Repeat each record below exactly as given.
BEGIN EXERCISE DATA
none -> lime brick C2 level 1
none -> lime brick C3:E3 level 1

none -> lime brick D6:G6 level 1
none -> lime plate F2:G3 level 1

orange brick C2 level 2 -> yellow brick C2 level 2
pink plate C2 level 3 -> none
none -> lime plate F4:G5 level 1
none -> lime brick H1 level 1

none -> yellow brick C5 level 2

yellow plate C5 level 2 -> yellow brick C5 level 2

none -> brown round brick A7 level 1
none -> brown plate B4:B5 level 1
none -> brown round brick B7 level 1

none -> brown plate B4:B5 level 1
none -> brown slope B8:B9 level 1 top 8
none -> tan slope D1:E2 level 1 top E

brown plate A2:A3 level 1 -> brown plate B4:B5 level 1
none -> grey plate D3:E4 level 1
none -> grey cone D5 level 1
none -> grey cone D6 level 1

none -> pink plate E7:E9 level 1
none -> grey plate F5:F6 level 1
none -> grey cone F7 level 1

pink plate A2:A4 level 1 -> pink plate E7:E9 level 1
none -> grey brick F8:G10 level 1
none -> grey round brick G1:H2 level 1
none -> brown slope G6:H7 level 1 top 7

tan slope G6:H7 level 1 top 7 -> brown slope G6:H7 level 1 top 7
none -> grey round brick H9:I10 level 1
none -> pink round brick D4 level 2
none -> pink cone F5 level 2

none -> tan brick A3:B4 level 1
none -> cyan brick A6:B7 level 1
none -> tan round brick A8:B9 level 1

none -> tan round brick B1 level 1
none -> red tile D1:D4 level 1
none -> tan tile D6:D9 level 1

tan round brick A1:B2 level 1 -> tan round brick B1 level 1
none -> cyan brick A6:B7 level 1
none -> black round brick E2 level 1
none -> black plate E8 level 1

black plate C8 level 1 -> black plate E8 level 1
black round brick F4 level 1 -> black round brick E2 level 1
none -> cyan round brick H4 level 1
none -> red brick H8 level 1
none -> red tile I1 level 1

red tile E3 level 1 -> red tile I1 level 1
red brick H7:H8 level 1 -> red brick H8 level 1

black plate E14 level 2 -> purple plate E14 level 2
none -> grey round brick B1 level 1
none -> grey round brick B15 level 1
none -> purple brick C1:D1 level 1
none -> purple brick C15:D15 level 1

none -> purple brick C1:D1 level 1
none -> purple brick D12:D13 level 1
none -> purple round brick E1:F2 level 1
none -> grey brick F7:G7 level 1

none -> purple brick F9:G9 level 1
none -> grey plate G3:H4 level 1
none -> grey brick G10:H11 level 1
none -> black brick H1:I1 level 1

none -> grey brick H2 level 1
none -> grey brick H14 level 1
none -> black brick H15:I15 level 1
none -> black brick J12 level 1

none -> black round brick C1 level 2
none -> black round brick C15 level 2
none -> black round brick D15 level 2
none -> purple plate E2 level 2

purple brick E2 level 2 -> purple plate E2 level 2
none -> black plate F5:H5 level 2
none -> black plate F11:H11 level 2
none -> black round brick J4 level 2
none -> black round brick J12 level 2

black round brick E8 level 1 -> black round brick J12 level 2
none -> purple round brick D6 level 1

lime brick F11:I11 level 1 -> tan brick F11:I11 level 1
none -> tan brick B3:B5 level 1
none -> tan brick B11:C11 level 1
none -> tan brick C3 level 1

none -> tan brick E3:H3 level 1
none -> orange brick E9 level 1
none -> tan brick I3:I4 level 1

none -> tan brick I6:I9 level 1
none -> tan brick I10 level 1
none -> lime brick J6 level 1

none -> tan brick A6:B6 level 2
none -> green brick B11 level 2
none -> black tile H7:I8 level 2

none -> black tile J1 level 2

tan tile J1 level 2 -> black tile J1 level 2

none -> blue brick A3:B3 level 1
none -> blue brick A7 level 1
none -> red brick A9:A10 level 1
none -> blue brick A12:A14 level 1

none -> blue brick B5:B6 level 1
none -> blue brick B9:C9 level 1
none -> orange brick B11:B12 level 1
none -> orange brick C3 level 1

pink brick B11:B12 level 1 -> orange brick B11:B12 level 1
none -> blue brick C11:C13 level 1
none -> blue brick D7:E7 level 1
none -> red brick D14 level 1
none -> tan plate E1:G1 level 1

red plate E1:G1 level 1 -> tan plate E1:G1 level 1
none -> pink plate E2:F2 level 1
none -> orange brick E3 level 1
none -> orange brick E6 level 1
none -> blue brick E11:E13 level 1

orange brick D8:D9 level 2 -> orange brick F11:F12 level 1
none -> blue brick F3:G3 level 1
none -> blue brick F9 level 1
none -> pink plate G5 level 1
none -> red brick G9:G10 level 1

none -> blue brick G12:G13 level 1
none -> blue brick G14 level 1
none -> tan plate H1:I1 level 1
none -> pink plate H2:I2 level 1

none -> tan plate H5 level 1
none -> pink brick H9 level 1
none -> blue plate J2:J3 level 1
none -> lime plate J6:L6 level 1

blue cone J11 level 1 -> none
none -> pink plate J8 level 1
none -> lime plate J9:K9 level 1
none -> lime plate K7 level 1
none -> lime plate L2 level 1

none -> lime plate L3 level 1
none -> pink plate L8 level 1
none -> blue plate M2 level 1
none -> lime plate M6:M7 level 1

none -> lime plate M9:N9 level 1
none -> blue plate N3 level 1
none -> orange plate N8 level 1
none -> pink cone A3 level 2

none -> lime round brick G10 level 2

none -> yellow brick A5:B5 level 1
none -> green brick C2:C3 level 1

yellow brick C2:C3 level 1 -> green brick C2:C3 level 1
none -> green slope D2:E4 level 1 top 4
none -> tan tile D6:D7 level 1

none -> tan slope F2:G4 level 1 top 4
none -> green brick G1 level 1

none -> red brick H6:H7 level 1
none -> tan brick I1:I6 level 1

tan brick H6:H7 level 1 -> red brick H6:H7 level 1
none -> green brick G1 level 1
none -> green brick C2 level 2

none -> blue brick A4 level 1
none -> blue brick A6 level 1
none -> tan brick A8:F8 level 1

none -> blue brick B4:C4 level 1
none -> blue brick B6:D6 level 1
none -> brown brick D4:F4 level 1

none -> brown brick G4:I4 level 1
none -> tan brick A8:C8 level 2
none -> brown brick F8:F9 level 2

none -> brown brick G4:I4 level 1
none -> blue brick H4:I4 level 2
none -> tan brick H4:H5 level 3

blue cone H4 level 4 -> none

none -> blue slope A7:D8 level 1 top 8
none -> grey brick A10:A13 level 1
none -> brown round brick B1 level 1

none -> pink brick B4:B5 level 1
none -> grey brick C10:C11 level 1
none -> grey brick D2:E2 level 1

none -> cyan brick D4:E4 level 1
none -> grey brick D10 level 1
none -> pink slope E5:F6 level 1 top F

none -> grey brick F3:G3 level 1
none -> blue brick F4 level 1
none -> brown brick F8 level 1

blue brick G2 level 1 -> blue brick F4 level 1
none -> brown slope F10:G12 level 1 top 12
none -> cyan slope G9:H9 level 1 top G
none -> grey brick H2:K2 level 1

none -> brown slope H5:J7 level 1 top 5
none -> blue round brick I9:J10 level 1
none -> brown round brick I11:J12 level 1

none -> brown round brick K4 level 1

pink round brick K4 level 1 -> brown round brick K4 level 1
END EXERCISE DATA
THE COMPLETED TASK -
none -> lime brick C2 level 1
none -> lime brick C3:E3 level 1

none -> lime brick D6:G6 level 1
none -> lime plate F2:G3 level 1

orange brick C2 level 2 -> yellow brick C2 level 2
pink plate C2 level 3 -> none
none -> lime plate F4:G5 level 1
none -> lime brick H1 level 1

none -> yellow brick C5 level 2

yellow plate C5 level 2 -> yellow brick C5 level 2

none -> brown round brick A7 level 1
none -> brown plate B4:B5 level 1
none -> brown round brick B7 level 1

none -> brown plate B4:B5 level 1
none -> brown slope B8:B9 level 1 top 8
none -> tan slope D1:E2 level 1 top E

brown plate A2:A3 level 1 -> brown plate B4:B5 level 1
none -> grey plate D3:E4 level 1
none -> grey cone D5 level 1
none -> grey cone D6 level 1

none -> pink plate E7:E9 level 1
none -> grey plate F5:F6 level 1
none -> grey cone F7 level 1

pink plate A2:A4 level 1 -> pink plate E7:E9 level 1
none -> grey brick F8:G10 level 1
none -> grey round brick G1:H2 level 1
none -> brown slope G6:H7 level 1 top 7

tan slope G6:H7 level 1 top 7 -> brown slope G6:H7 level 1 top 7
none -> grey round brick H9:I10 level 1
none -> pink round brick D4 level 2
none -> pink cone F5 level 2

none -> tan brick A3:B4 level 1
none -> cyan brick A6:B7 level 1
none -> tan round brick A8:B9 level 1

none -> tan round brick B1 level 1
none -> red tile D1:D4 level 1
none -> tan tile D6:D9 level 1

tan round brick A1:B2 level 1 -> tan round brick B1 level 1
none -> cyan brick A6:B7 level 1
none -> black round brick E2 level 1
none -> black plate E8 level 1

black plate C8 level 1 -> black plate E8 level 1
black round brick F4 level 1 -> black round brick E2 level 1
none -> cyan round brick H4 level 1
none -> red brick H8 level 1
none -> red tile I1 level 1

red tile E3 level 1 -> red tile I1 level 1
red brick H7:H8 level 1 -> red brick H8 level 1

black plate E14 level 2 -> purple plate E14 level 2
none -> grey round brick B1 level 1
none -> grey round brick B15 level 1
none -> purple brick C1:D1 level 1
none -> purple brick C15:D15 level 1

none -> purple brick C1:D1 level 1
none -> purple brick D12:D13 level 1
none -> purple round brick E1:F2 level 1
none -> grey brick F7:G7 level 1

none -> purple brick F9:G9 level 1
none -> grey plate G3:H4 level 1
none -> grey brick G10:H11 level 1
none -> black brick H1:I1 level 1

none -> grey brick H2 level 1
none -> grey brick H14 level 1
none -> black brick H15:I15 level 1
none -> black brick J12 level 1

none -> black round brick C1 level 2
none -> black round brick C15 level 2
none -> black round brick D15 level 2
none -> purple plate E2 level 2

purple brick E2 level 2 -> purple plate E2 level 2
none -> black plate F5:H5 level 2
none -> black plate F11:H11 level 2
none -> black round brick J4 level 2
none -> black round brick J12 level 2

black round brick E8 level 1 -> black round brick J12 level 2
none -> purple round brick D6 level 1

lime brick F11:I11 level 1 -> tan brick F11:I11 level 1
none -> tan brick B3:B5 level 1
none -> tan brick B11:C11 level 1
none -> tan brick C3 level 1

none -> tan brick E3:H3 level 1
none -> orange brick E9 level 1
none -> tan brick I3:I4 level 1

none -> tan brick I6:I9 level 1
none -> tan brick I10 level 1
none -> lime brick J6 level 1

none -> tan brick A6:B6 level 2
none -> green brick B11 level 2
none -> black tile H7:I8 level 2

none -> black tile J1 level 2

tan tile J1 level 2 -> black tile J1 level 2

none -> blue brick A3:B3 level 1
none -> blue brick A7 level 1
none -> red brick A9:A10 level 1
none -> blue brick A12:A14 level 1

none -> blue brick B5:B6 level 1
none -> blue brick B9:C9 level 1
none -> orange brick B11:B12 level 1
none -> orange brick C3 level 1

pink brick B11:B12 level 1 -> orange brick B11:B12 level 1
none -> blue brick C11:C13 level 1
none -> blue brick D7:E7 level 1
none -> red brick D14 level 1
none -> tan plate E1:G1 level 1

red plate E1:G1 level 1 -> tan plate E1:G1 level 1
none -> pink plate E2:F2 level 1
none -> orange brick E3 level 1
none -> orange brick E6 level 1
none -> blue brick E11:E13 level 1

orange brick D8:D9 level 2 -> orange brick F11:F12 level 1
none -> blue brick F3:G3 level 1
none -> blue brick F9 level 1
none -> pink plate G5 level 1
none -> red brick G9:G10 level 1

none -> blue brick G12:G13 level 1
none -> blue brick G14 level 1
none -> tan plate H1:I1 level 1
none -> pink plate H2:I2 level 1

none -> tan plate H5 level 1
none -> pink brick H9 level 1
none -> blue plate J2:J3 level 1
none -> lime plate J6:L6 level 1

blue cone J11 level 1 -> none
none -> pink plate J8 level 1
none -> lime plate J9:K9 level 1
none -> lime plate K7 level 1
none -> lime plate L2 level 1

none -> lime plate L3 level 1
none -> pink plate L8 level 1
none -> blue plate M2 level 1
none -> lime plate M6:M7 level 1

none -> lime plate M9:N9 level 1
none -> blue plate N3 level 1
none -> orange plate N8 level 1
none -> pink cone A3 level 2

none -> lime round brick G10 level 2

none -> yellow brick A5:B5 level 1
none -> green brick C2:C3 level 1

yellow brick C2:C3 level 1 -> green brick C2:C3 level 1
none -> green slope D2:E4 level 1 top 4
none -> tan tile D6:D7 level 1

none -> tan slope F2:G4 level 1 top 4
none -> green brick G1 level 1

none -> red brick H6:H7 level 1
none -> tan brick I1:I6 level 1

tan brick H6:H7 level 1 -> red brick H6:H7 level 1
none -> green brick G1 level 1
none -> green brick C2 level 2

none -> blue brick A4 level 1
none -> blue brick A6 level 1
none -> tan brick A8:F8 level 1

none -> blue brick B4:C4 level 1
none -> blue brick B6:D6 level 1
none -> brown brick D4:F4 level 1

none -> brown brick G4:I4 level 1
none -> tan brick A8:C8 level 2
none -> brown brick F8:F9 level 2

none -> brown brick G4:I4 level 1
none -> blue brick H4:I4 level 2
none -> tan brick H4:H5 level 3

blue cone H4 level 4 -> none

none -> blue slope A7:D8 level 1 top 8
none -> grey brick A10:A13 level 1
none -> brown round brick B1 level 1

none -> pink brick B4:B5 level 1
none -> grey brick C10:C11 level 1
none -> grey brick D2:E2 level 1

none -> cyan brick D4:E4 level 1
none -> grey brick D10 level 1
none -> pink slope E5:F6 level 1 top F

none -> grey brick F3:G3 level 1
none -> blue brick F4 level 1
none -> brown brick F8 level 1

blue brick G2 level 1 -> blue brick F4 level 1
none -> brown slope F10:G12 level 1 top 12
none -> cyan slope G9:H9 level 1 top G
none -> grey brick H2:K2 level 1

none -> brown slope H5:J7 level 1 top 5
none -> blue round brick I9:J10 level 1
none -> brown round brick I11:J12 level 1

none -> brown round brick K4 level 1

pink round brick K4 level 1 -> brown round brick K4 level 1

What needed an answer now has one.